## Task item:
Transcribe exactly the line that contains "black donut: 5 -> 0" and all lines following it to the end of the material below; omit everything else.

## Dataset excerpts:
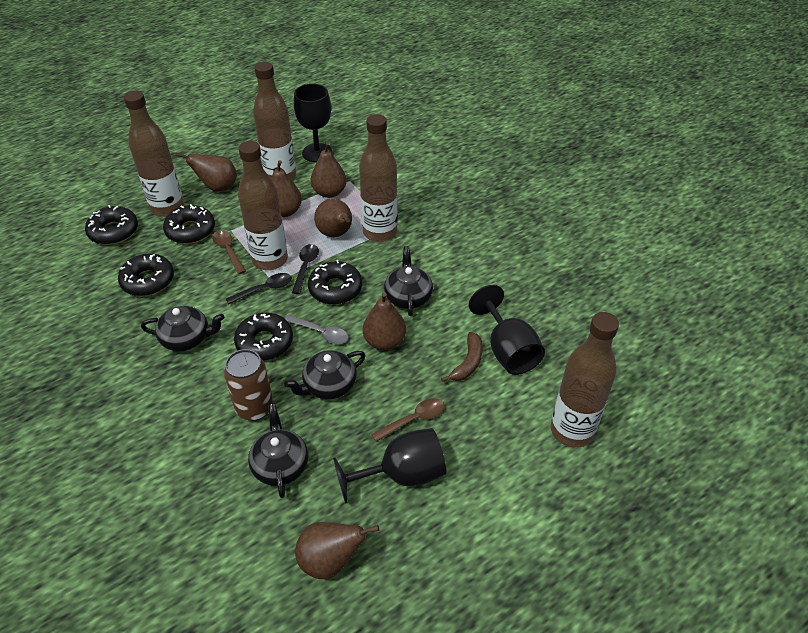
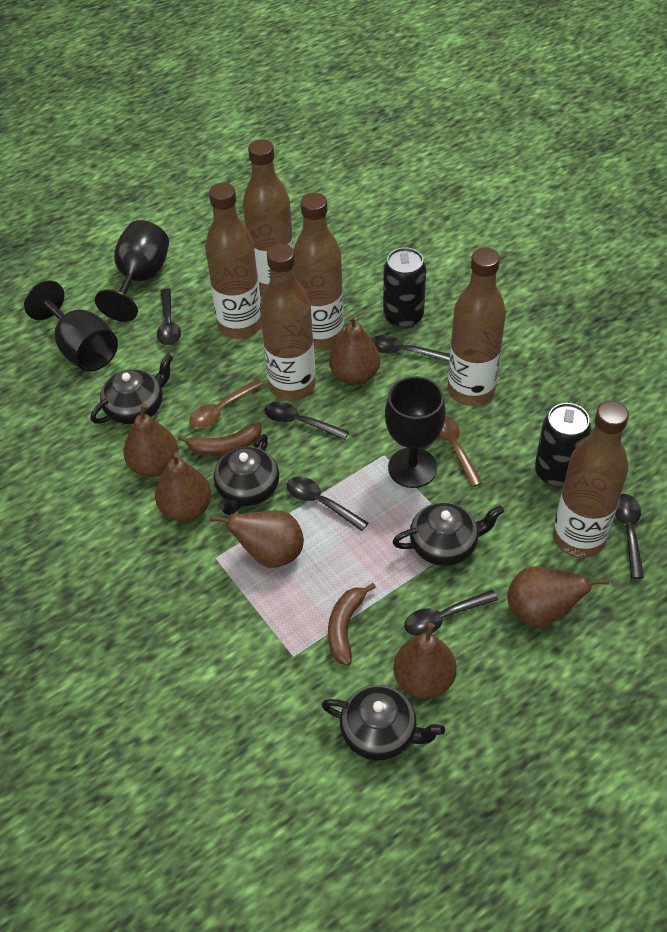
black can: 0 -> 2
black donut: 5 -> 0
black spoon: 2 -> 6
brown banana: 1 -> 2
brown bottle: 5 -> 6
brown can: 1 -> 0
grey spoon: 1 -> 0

## Solution for this task:
black donut: 5 -> 0
black spoon: 2 -> 6
brown banana: 1 -> 2
brown bottle: 5 -> 6
brown can: 1 -> 0
grey spoon: 1 -> 0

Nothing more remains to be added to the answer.